(Study material):
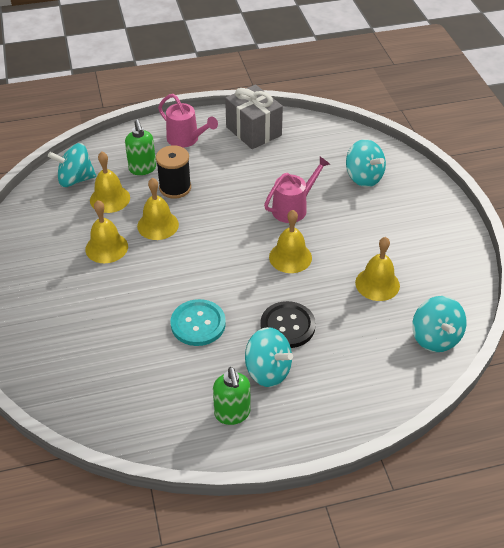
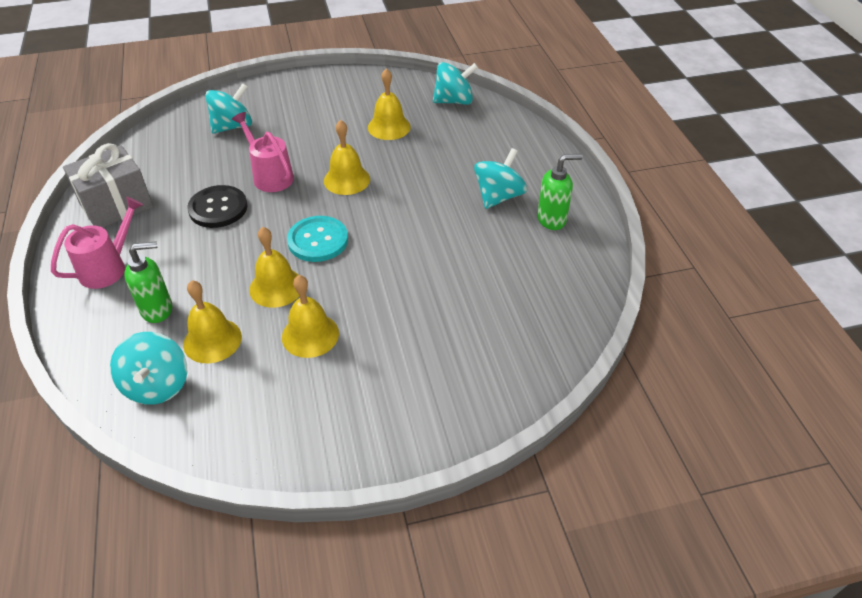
camera: 90 degrees left, 0 degrees up
(175, 188) = (208, 274): black spool -> none
(198, 324) = (440, 246): turquoise button -> turquoise button (318, 240)
(287, 326) = (442, 183): black button -> black button (218, 208)

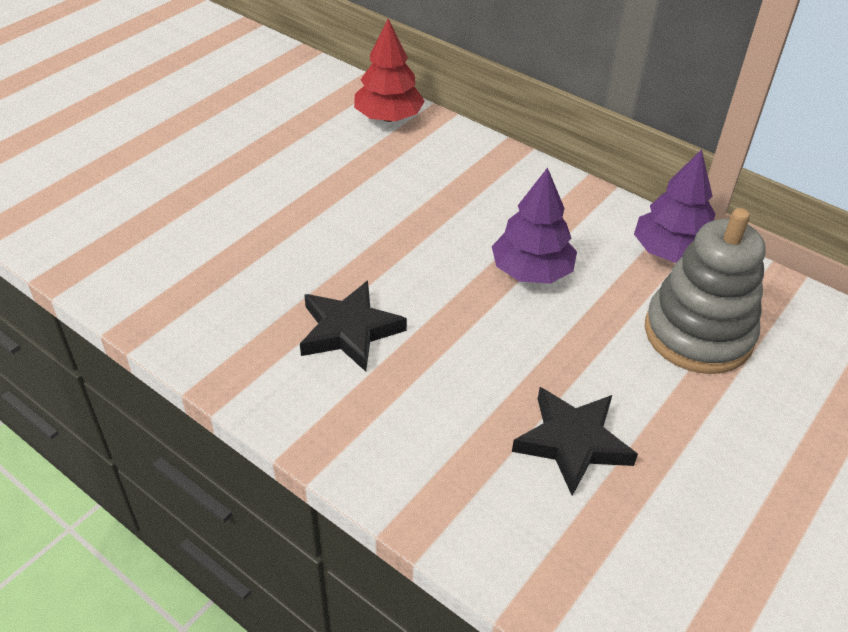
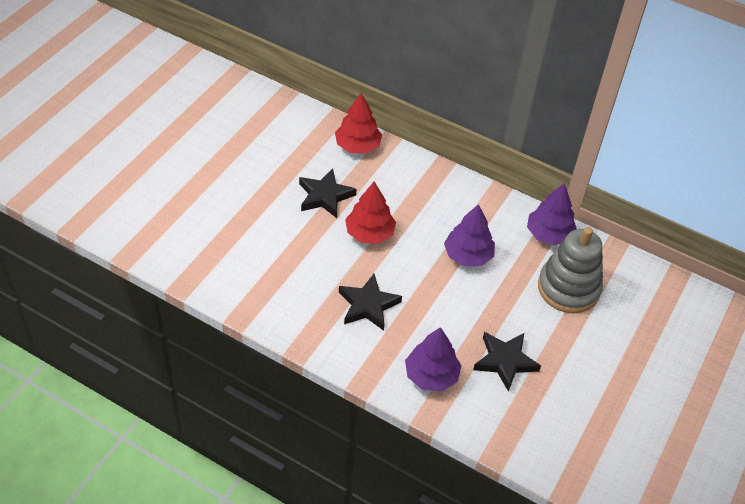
camera: 10 degrees left, 5 degrees up
(322, 175) = (325, 196): none -> black star
(378, 228) = (369, 233): none -> red tree
(434, 453) = (431, 375): none -> purple tree

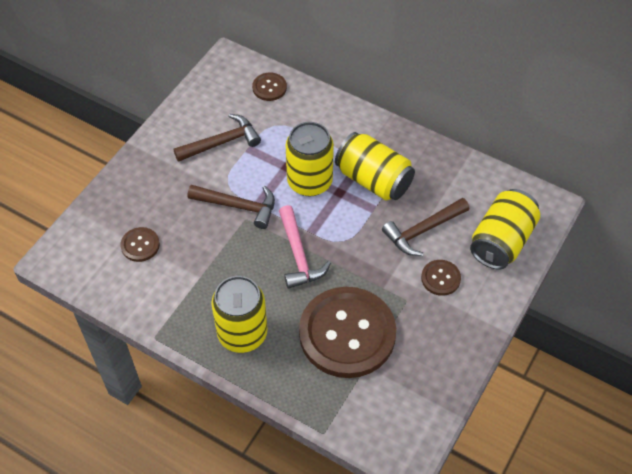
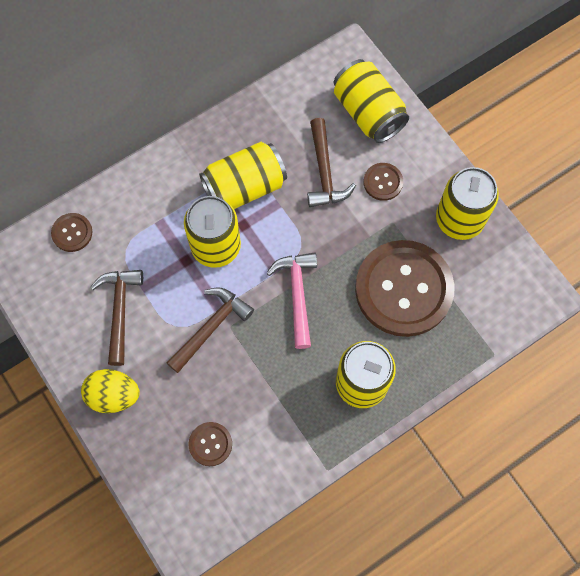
camera: 65 degrees left, 15 degrees up
(151, 167) = (113, 395): none -> yellow egg
(298, 255) = (297, 295): pink hammer -> pink hammer turned 105 degrees counterclockwise
(441, 354) = (459, 219): none -> yellow can

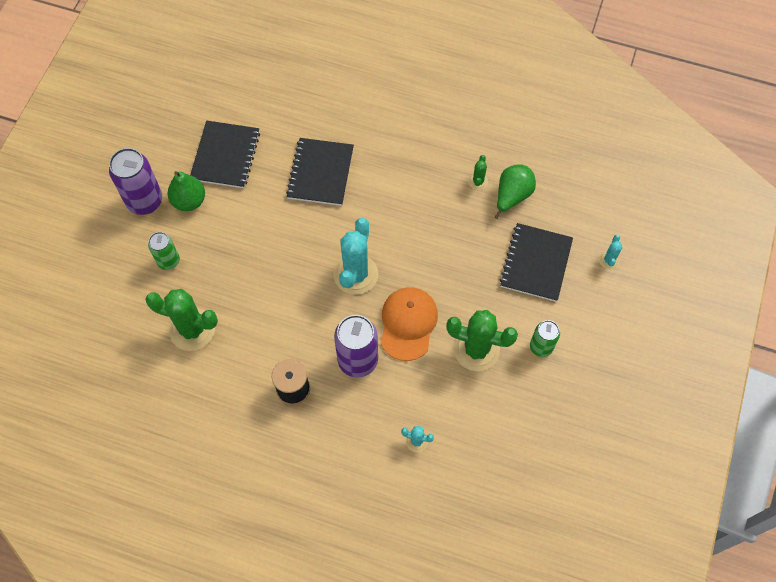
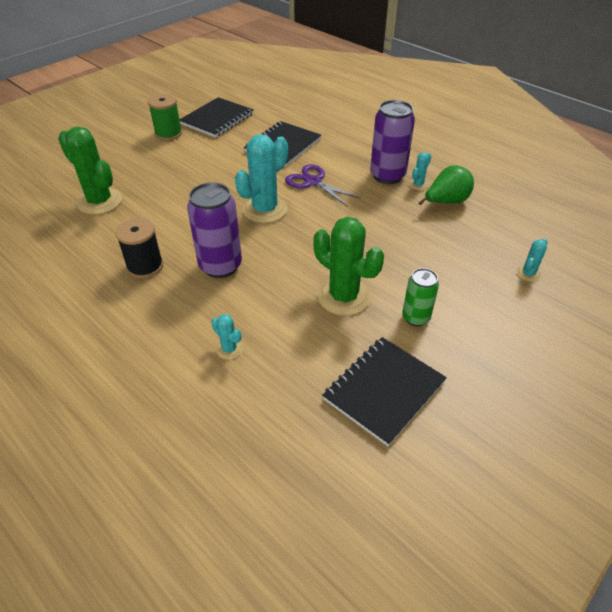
camera: 25 degrees right, 20 degrees down
(145, 201) = (137, 125): purple can -> purple can (387, 176)
(168, 261) = (122, 159): green can -> none
(189, 201) = (168, 134): green pear -> green spool
(379, 217) = (313, 182): none -> purple scissors
(408, 324) = (288, 256): orange cap -> none
(478, 181) = (418, 185): green cactus -> turquoise cactus
(535, 263) = (445, 252): black notebook -> black notebook (384, 390)

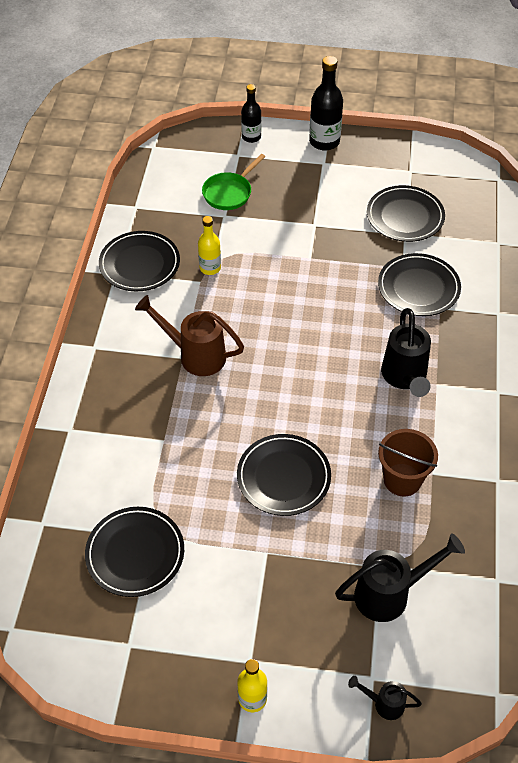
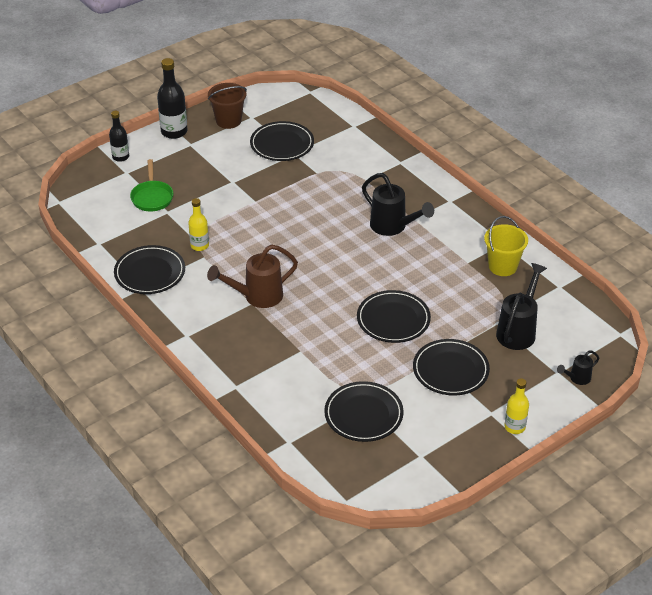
camera: 45 degrees left, 10 degrees down
(402, 479) = (456, 276): brown bucket -> brown bucket (228, 121)
(418, 288) = (340, 177): black plate -> black plate (450, 370)
(464, 507) = (502, 266): none -> yellow bucket

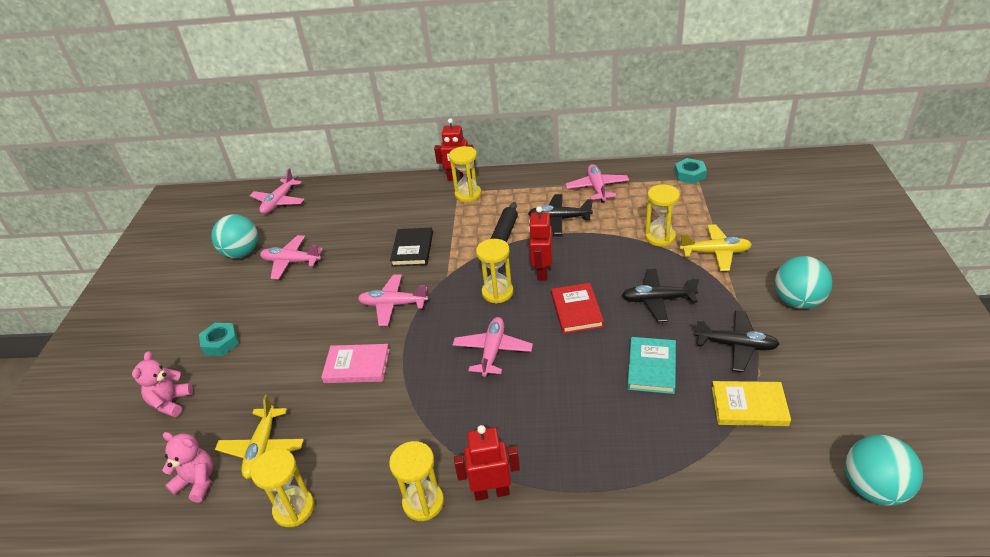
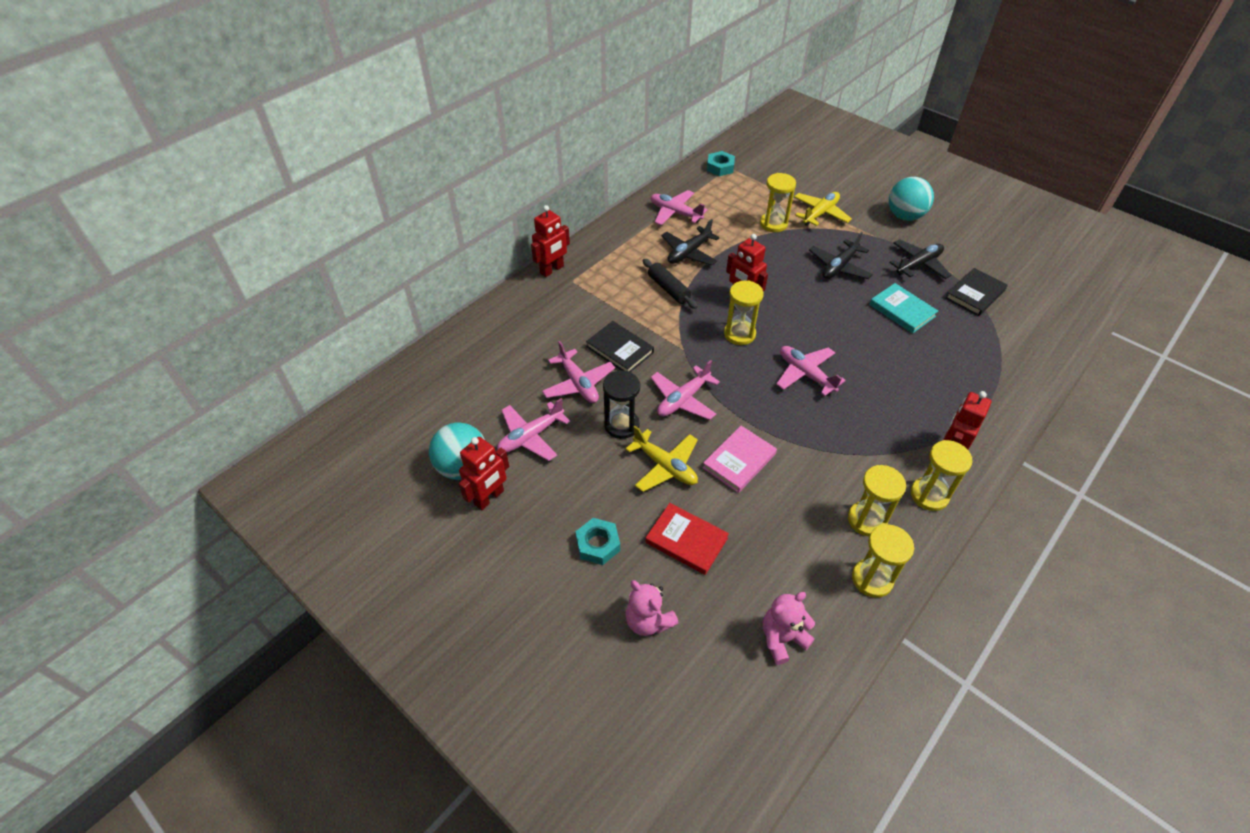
camera: 55 degrees left, 10 degrees up
(225, 277) = (489, 498): none -> red robot
(262, 448) = (781, 571): yellow plane -> yellow plane (665, 466)
(279, 202) = (408, 399): pink plane -> pink plane (578, 383)
(338, 292) = (621, 425): none -> black hourglass
(468, 194) = (584, 277): yellow hourglass -> yellow hourglass (867, 520)
(576, 310) = (807, 308): red book -> red book (686, 540)
(749, 406) = (975, 294): yellow book -> black book
(874, 488) = (1074, 293): turquoise ball -> none

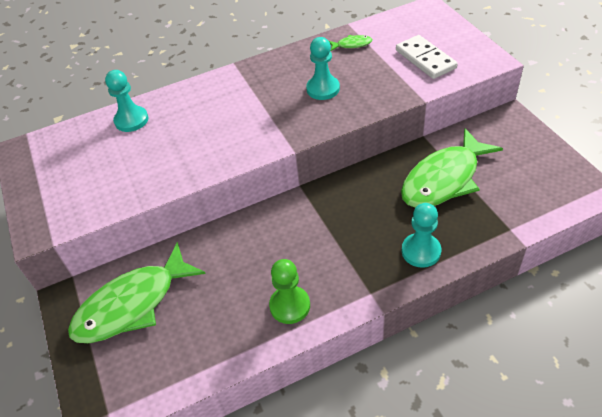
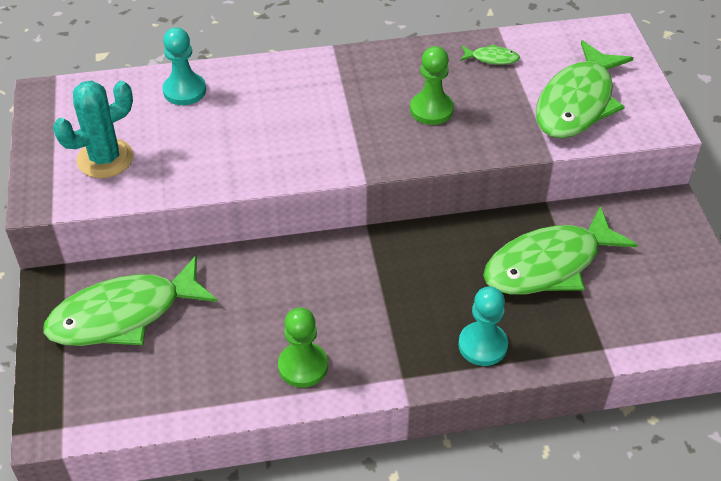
camera: 10 degrees right, 0 degrees up
(83, 185) = (105, 159): none -> turquoise cactus
(323, 89) = (431, 110): turquoise pawn -> green pawn
(425, 59) = (577, 103): white domino -> green fish

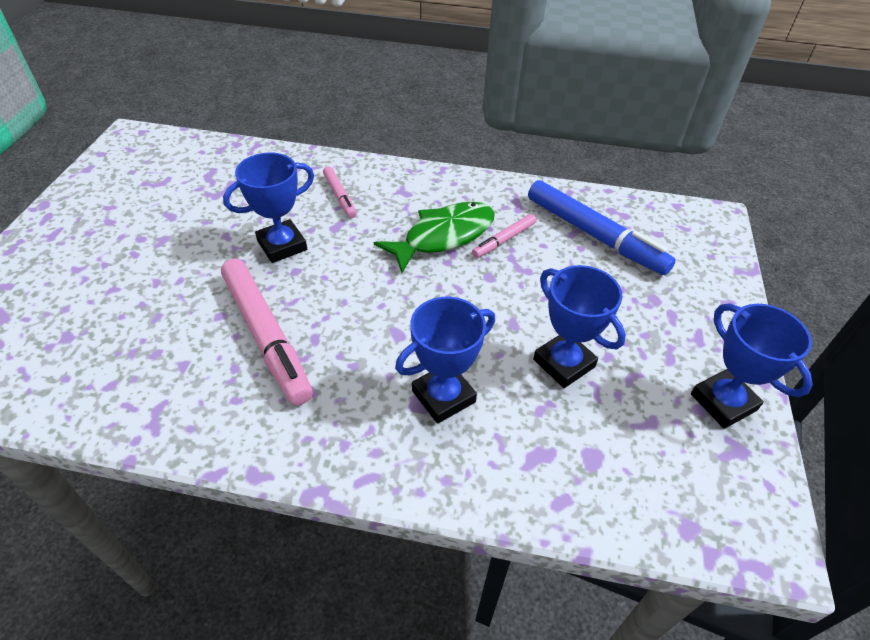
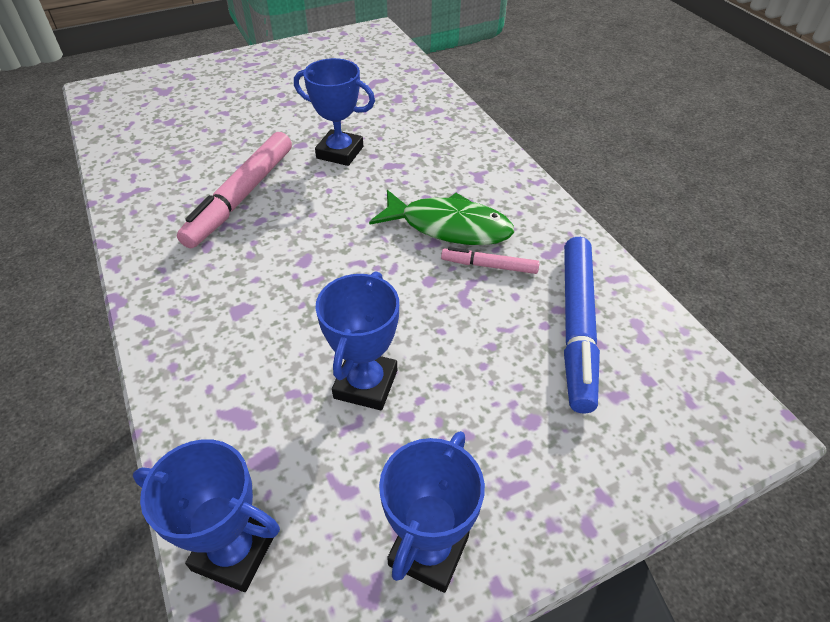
camera: 55 degrees right, 0 degrees up
(340, 196) = (429, 147): pink marker -> none
(443, 396) = (258, 321): blue trophy -> blue trophy (234, 551)

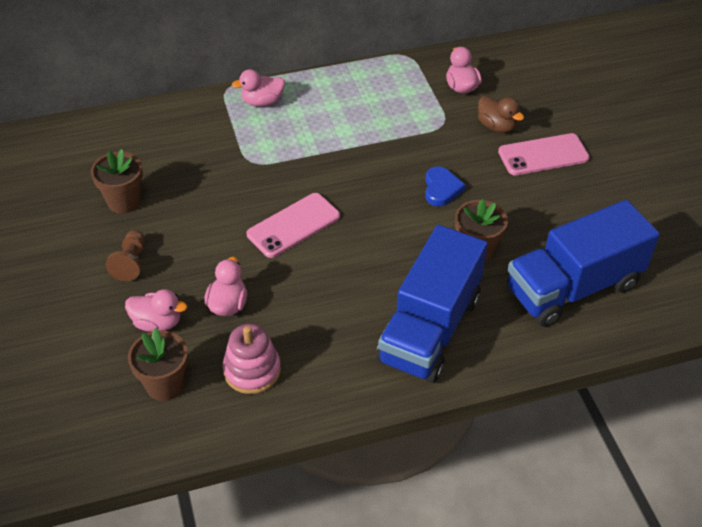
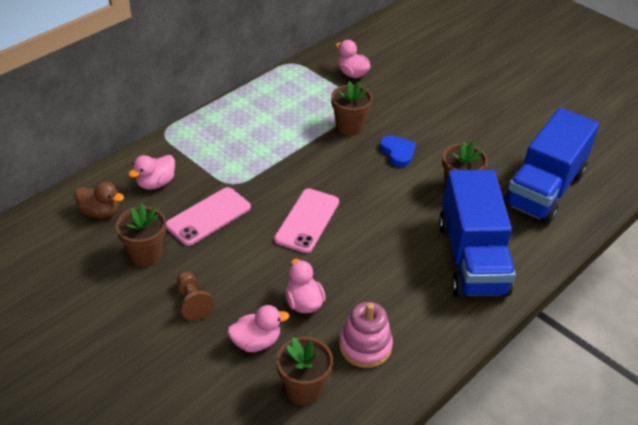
camera: 30 degrees left, 5 degrees down
(262, 102) = (203, 133): pink duck -> pink duck (155, 183)
(412, 144) = (349, 127): none -> brown flower pot
(496, 126) = (400, 94): brown duck -> brown duck (100, 212)
(543, 155) = (449, 104): pink phone -> pink phone (208, 216)

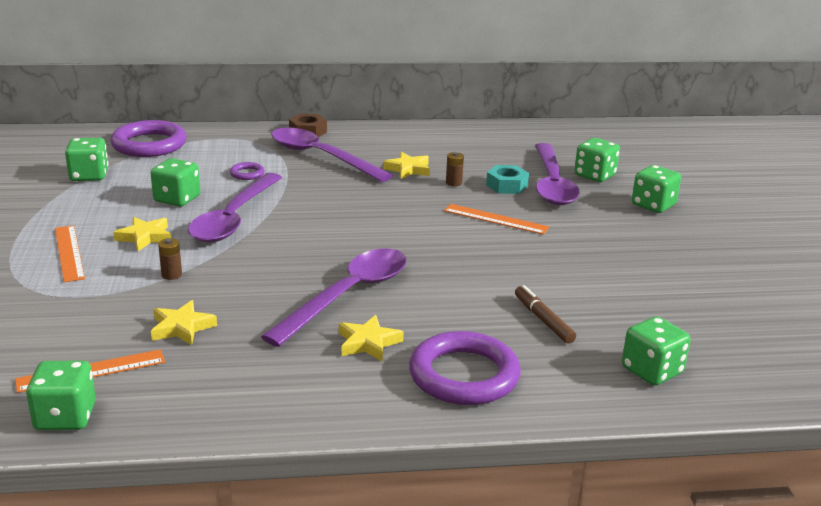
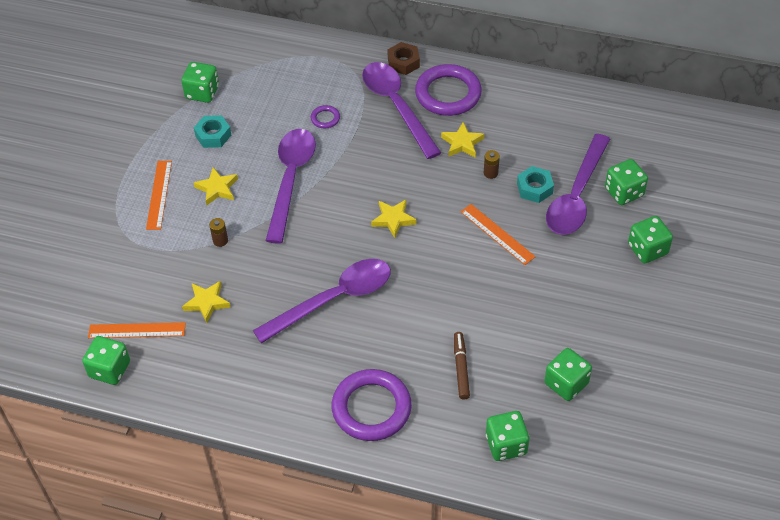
camera: 25 degrees right, 25 degrees up
(118, 201) = (213, 135): none -> turquoise nut
(149, 144) = (263, 55): purple ring -> purple ring (448, 94)
(177, 199) = (257, 143): green dice -> green dice (566, 383)
(234, 218) = (290, 180): purple spoon -> purple spoon turned 150 degrees clockwise
(368, 343) = (323, 355): yellow star -> yellow star (393, 219)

(Activity): All of the entries above are to be transcribed word for word, with no pictures included.

(Response to the exercise):
camera: 90 degrees left, 0 degrees up
(175, 188) = (208, 274): black spool -> none
(198, 324) = (440, 246): turquoise button -> turquoise button (318, 240)
(287, 326) = (442, 183): black button -> black button (218, 208)

camera: 10 degrees left, 5 degrees up
(322, 175) = (325, 196): none -> black star
(378, 228) = (369, 233): none -> red tree
(434, 453) = (431, 375): none -> purple tree

camera: 65 degrees left, 15 degrees up
(151, 167) = (113, 395): none -> yellow egg
(298, 255) = (297, 295): pink hammer -> pink hammer turned 105 degrees counterclockwise
(441, 354) = (459, 219): none -> yellow can

camera: 25 degrees right, 20 degrees down
(145, 201) = (137, 125): purple can -> purple can (387, 176)
(168, 261) = (122, 159): green can -> none
(189, 201) = (168, 134): green pear -> green spool
(379, 217) = (313, 182): none -> purple scissors
(408, 324) = (288, 256): orange cap -> none
(478, 181) = (418, 185): green cactus -> turquoise cactus
(535, 263) = (445, 252): black notebook -> black notebook (384, 390)

camera: 45 degrees left, 10 degrees down
(402, 479) = (456, 276): brown bucket -> brown bucket (228, 121)
(418, 288) = (340, 177): black plate -> black plate (450, 370)
(464, 507) = (502, 266): none -> yellow bucket

camera: 55 degrees left, 10 degrees up
(225, 277) = (489, 498): none -> red robot
(262, 448) = (781, 571): yellow plane -> yellow plane (665, 466)
(279, 202) = (408, 399): pink plane -> pink plane (578, 383)
(338, 292) = (621, 425): none -> black hourglass
(468, 194) = (584, 277): yellow hourglass -> yellow hourglass (867, 520)
(576, 310) = (807, 308): red book -> red book (686, 540)
(749, 406) = (975, 294): yellow book -> black book
(874, 488) = (1074, 293): turquoise ball -> none

camera: 10 degrees right, 0 degrees up
(83, 185) = (105, 159): none -> turquoise cactus
(323, 89) = (431, 110): turquoise pawn -> green pawn
(425, 59) = (577, 103): white domino -> green fish

camera: 55 degrees right, 0 degrees up
(340, 196) = (429, 147): pink marker -> none
(443, 396) = (258, 321): blue trophy -> blue trophy (234, 551)

camera: 30 degrees left, 5 degrees down
(262, 102) = (203, 133): pink duck -> pink duck (155, 183)
(412, 144) = (349, 127): none -> brown flower pot
(496, 126) = (400, 94): brown duck -> brown duck (100, 212)
(543, 155) = (449, 104): pink phone -> pink phone (208, 216)

camera: 25 degrees right, 25 degrees up
(118, 201) = (213, 135): none -> turquoise nut
(149, 144) = (263, 55): purple ring -> purple ring (448, 94)
(177, 199) = (257, 143): green dice -> green dice (566, 383)
(234, 218) = (290, 180): purple spoon -> purple spoon turned 150 degrees clockwise
(368, 343) = (323, 355): yellow star -> yellow star (393, 219)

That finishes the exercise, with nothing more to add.